Rewrite the lines of every record below with each "none" changed to "blank" and nothing else altered. Omit the pictures.
* START Data section *
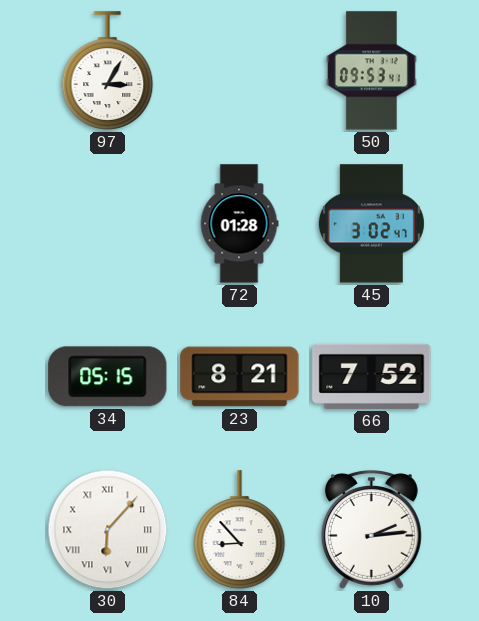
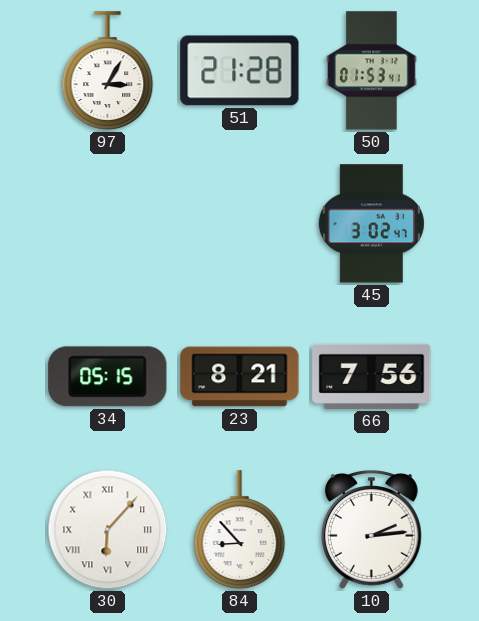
51: none -> 21:28
50: 09:53 -> 01:53
72: 01:28 -> none
66: 7:52 -> 7:56
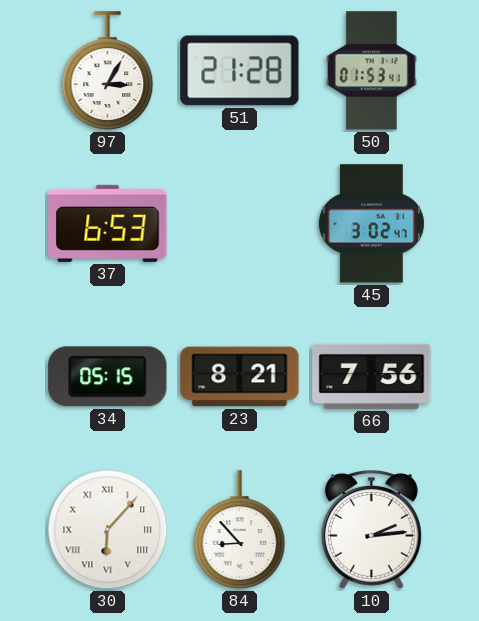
37: none -> 6:53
* END Data section *
- [Solution for this problem]
51: blank -> 21:28
50: 09:53 -> 01:53
72: 01:28 -> blank
66: 7:52 -> 7:56
37: blank -> 6:53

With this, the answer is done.